[Coordinate-based change listings]
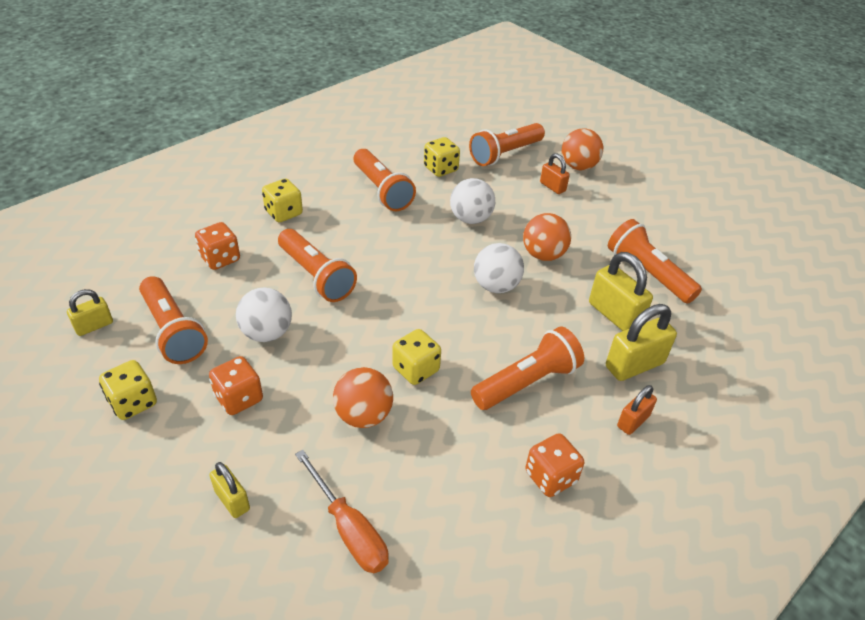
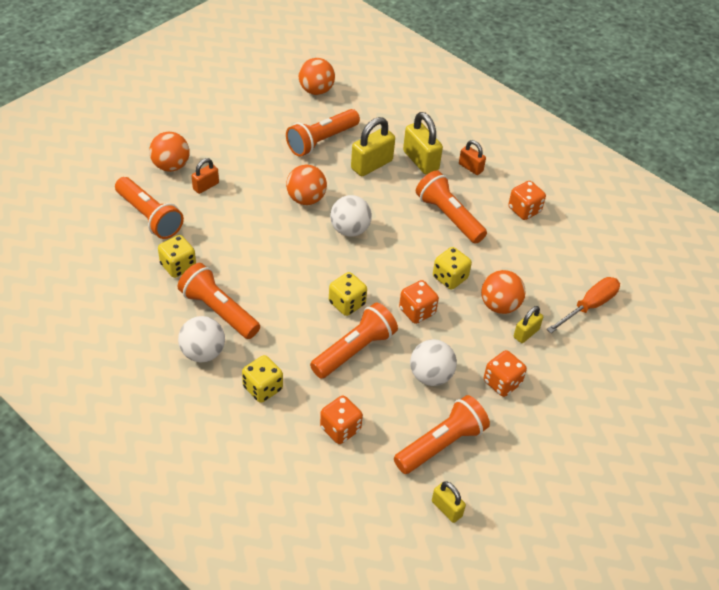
camera: 95 degrees left, 5 degrees up
(133, 402) = (523, 452): yellow dice -> yellow dice (347, 303)
(232, 500) = (587, 370): yellow padlock -> yellow padlock (526, 333)
(364, 332) = (417, 311): none -> orange dice
(382, 190) = (218, 311): orange flashlight -> orange flashlight turned 105 degrees counterclockwise
(470, 219) = (260, 244): white ball -> white ball (203, 353)
(744, 275) = (316, 90): none -> orange ball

• Your objective: Apart from the images, the entries above must be returned without alteration.

• Result for this exercise:
camera: 95 degrees left, 5 degrees up
(133, 402) = (523, 452): yellow dice -> yellow dice (347, 303)
(232, 500) = (587, 370): yellow padlock -> yellow padlock (526, 333)
(364, 332) = (417, 311): none -> orange dice
(382, 190) = (218, 311): orange flashlight -> orange flashlight turned 105 degrees counterclockwise
(470, 219) = (260, 244): white ball -> white ball (203, 353)
(744, 275) = (316, 90): none -> orange ball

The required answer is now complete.